=== Problem details ===
Across the whole listing, how many lines hold the word "light"? Reply with the number by itself.

=== Material provided ===
□ □ □
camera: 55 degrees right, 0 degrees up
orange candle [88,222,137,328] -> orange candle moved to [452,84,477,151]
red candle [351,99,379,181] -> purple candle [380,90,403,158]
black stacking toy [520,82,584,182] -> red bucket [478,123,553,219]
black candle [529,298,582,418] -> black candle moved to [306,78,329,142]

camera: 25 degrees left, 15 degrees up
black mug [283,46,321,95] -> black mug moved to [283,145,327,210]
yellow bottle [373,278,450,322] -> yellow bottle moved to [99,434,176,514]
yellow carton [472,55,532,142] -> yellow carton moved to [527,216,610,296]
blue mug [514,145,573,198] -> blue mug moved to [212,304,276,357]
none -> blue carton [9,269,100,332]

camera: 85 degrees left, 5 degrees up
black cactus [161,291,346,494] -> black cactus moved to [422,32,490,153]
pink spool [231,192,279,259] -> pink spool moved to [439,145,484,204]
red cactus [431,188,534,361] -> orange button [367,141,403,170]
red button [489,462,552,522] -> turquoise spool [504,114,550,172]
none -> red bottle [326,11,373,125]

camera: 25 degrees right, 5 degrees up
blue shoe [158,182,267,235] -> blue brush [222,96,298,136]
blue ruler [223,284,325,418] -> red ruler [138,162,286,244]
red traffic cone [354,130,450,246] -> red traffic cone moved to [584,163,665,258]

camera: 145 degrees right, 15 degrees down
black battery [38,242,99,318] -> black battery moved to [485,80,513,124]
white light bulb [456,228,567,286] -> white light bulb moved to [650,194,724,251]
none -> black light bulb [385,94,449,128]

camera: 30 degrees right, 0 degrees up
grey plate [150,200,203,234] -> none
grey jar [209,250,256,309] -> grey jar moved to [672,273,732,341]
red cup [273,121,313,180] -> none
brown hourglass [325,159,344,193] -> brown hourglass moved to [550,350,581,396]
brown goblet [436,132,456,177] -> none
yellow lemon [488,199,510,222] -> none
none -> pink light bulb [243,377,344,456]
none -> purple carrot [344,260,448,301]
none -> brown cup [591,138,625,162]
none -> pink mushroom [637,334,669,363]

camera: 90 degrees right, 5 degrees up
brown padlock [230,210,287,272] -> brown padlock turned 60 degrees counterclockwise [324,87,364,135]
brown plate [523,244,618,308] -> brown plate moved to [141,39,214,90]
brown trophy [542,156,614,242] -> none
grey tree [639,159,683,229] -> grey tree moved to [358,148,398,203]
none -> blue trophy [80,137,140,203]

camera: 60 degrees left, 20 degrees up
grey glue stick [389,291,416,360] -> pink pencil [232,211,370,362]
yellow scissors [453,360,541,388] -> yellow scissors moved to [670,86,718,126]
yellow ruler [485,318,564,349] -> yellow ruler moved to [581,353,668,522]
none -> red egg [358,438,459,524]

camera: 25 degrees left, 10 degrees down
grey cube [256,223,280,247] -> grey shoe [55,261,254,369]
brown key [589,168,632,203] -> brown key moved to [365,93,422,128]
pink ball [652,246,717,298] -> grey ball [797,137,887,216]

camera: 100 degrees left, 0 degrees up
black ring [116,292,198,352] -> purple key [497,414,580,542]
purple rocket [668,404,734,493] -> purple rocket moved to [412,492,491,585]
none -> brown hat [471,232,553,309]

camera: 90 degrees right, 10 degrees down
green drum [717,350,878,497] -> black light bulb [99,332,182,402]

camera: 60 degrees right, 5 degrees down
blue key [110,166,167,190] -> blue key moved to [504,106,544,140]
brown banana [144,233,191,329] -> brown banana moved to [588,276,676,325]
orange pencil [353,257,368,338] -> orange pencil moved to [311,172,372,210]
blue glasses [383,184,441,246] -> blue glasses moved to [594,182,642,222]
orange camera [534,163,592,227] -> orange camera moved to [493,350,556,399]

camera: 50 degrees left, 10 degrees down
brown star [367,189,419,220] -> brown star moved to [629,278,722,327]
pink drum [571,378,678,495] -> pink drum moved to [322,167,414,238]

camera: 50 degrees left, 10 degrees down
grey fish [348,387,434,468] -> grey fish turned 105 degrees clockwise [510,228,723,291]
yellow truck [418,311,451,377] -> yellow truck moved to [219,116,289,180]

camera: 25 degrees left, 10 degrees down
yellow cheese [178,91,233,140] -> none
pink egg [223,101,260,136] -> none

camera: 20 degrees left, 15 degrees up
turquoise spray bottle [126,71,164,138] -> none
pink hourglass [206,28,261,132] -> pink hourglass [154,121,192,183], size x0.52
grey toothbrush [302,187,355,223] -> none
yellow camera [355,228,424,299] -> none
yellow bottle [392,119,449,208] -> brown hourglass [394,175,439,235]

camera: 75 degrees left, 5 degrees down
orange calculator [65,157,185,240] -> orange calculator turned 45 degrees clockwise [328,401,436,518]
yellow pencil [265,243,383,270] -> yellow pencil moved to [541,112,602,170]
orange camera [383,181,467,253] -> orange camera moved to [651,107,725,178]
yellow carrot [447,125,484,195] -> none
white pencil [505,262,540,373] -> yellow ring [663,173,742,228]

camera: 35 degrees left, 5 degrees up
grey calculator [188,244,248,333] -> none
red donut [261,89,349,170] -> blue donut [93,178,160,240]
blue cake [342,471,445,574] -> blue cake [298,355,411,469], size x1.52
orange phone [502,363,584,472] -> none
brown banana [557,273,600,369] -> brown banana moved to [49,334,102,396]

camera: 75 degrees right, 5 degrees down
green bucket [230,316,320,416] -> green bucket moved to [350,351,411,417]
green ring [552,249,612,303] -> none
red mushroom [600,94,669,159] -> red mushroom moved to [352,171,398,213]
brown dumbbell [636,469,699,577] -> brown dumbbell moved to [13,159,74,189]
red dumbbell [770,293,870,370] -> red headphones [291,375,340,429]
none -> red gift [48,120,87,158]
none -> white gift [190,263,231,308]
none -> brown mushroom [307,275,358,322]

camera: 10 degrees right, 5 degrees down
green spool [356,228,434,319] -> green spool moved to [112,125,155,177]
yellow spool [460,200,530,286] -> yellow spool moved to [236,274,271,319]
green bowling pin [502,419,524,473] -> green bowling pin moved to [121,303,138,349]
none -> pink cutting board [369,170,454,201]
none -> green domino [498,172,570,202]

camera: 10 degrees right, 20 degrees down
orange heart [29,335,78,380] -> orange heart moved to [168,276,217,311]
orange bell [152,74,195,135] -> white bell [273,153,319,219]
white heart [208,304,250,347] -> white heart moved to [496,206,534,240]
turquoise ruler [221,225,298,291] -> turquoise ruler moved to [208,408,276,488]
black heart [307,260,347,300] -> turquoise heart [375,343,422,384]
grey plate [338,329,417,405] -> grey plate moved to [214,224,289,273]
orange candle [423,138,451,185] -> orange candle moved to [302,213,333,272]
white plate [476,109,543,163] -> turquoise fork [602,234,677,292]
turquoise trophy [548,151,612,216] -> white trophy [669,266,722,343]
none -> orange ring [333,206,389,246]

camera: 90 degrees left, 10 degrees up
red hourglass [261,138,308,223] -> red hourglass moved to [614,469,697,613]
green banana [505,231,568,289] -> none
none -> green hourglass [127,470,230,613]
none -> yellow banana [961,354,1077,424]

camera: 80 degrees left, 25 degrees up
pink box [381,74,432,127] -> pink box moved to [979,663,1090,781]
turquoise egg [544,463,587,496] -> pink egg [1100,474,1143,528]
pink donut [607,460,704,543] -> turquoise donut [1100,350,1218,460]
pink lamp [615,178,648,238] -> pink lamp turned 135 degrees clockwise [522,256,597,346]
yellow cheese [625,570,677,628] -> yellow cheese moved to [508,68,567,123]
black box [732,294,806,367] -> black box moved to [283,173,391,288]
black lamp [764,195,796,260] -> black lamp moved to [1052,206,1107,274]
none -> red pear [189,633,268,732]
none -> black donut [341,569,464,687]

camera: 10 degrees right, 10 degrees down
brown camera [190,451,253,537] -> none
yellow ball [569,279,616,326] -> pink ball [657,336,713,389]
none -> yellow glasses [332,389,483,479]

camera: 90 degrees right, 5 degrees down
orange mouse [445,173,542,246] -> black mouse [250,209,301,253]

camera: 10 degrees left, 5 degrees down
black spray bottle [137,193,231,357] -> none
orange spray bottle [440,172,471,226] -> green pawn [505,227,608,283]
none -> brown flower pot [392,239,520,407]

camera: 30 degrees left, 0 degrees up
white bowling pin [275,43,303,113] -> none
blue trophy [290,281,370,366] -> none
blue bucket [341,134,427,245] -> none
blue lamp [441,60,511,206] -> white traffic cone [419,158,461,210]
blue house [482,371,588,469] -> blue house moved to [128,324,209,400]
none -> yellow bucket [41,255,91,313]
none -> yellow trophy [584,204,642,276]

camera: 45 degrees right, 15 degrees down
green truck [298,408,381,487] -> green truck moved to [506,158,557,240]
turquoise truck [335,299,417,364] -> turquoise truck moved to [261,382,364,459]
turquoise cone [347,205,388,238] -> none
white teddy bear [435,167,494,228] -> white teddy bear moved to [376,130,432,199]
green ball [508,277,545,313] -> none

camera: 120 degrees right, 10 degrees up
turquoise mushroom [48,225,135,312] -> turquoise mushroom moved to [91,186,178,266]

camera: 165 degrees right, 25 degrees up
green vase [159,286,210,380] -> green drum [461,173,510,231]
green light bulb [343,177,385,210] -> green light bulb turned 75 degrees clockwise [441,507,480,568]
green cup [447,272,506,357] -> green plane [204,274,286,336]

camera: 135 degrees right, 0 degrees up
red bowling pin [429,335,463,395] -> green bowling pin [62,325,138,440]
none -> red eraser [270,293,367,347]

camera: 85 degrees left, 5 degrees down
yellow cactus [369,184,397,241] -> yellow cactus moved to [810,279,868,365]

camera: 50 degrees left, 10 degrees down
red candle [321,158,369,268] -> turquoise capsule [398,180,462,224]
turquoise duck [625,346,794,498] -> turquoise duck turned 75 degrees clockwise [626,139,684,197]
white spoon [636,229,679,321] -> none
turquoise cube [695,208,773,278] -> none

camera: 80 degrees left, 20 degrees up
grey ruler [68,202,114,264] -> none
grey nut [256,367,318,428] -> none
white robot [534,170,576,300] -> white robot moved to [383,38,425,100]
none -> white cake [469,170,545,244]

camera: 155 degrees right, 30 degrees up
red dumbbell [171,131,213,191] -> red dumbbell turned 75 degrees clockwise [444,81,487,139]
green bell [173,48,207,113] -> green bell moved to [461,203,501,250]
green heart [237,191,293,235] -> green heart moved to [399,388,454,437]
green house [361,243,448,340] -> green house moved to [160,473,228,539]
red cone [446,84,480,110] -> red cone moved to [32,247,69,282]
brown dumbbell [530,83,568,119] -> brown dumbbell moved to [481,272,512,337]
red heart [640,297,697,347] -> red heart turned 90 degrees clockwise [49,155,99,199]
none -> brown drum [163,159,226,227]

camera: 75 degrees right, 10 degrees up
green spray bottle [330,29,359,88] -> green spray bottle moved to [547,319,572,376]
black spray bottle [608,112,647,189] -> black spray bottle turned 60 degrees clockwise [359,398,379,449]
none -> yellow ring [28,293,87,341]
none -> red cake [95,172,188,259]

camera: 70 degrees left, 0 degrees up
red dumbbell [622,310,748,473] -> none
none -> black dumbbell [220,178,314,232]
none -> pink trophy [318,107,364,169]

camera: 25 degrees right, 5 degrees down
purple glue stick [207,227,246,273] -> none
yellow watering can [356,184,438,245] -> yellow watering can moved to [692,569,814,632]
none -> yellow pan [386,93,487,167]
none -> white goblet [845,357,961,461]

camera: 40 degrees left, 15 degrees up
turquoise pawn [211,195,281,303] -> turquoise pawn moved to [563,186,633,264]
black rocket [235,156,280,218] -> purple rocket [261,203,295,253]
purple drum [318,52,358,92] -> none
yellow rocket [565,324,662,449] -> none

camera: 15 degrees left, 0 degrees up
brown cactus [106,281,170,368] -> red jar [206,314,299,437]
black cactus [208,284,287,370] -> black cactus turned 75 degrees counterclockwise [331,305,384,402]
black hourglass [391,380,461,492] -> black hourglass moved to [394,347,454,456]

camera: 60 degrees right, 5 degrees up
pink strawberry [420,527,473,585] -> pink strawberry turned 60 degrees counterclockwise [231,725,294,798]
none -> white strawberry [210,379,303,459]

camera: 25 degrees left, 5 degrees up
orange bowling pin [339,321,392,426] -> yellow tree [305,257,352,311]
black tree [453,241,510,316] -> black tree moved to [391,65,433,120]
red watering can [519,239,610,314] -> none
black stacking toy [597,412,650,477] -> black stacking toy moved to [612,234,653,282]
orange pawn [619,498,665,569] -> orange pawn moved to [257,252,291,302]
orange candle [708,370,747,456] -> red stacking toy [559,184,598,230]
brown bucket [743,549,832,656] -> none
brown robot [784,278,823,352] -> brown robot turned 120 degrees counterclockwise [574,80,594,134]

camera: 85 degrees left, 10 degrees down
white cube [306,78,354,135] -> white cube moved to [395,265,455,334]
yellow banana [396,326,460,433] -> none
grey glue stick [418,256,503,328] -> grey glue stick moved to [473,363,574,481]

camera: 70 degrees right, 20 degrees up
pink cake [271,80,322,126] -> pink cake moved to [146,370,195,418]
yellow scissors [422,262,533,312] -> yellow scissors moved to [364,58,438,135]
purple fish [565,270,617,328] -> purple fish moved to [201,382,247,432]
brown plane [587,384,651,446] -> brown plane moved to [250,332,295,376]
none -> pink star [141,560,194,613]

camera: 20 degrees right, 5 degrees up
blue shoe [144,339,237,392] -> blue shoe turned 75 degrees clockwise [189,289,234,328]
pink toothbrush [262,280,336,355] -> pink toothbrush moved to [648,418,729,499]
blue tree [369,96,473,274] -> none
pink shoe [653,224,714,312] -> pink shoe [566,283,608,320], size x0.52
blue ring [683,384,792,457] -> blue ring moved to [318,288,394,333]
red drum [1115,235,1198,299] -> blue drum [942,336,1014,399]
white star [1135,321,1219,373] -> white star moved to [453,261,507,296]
□ □ □
=== Finished task ===
5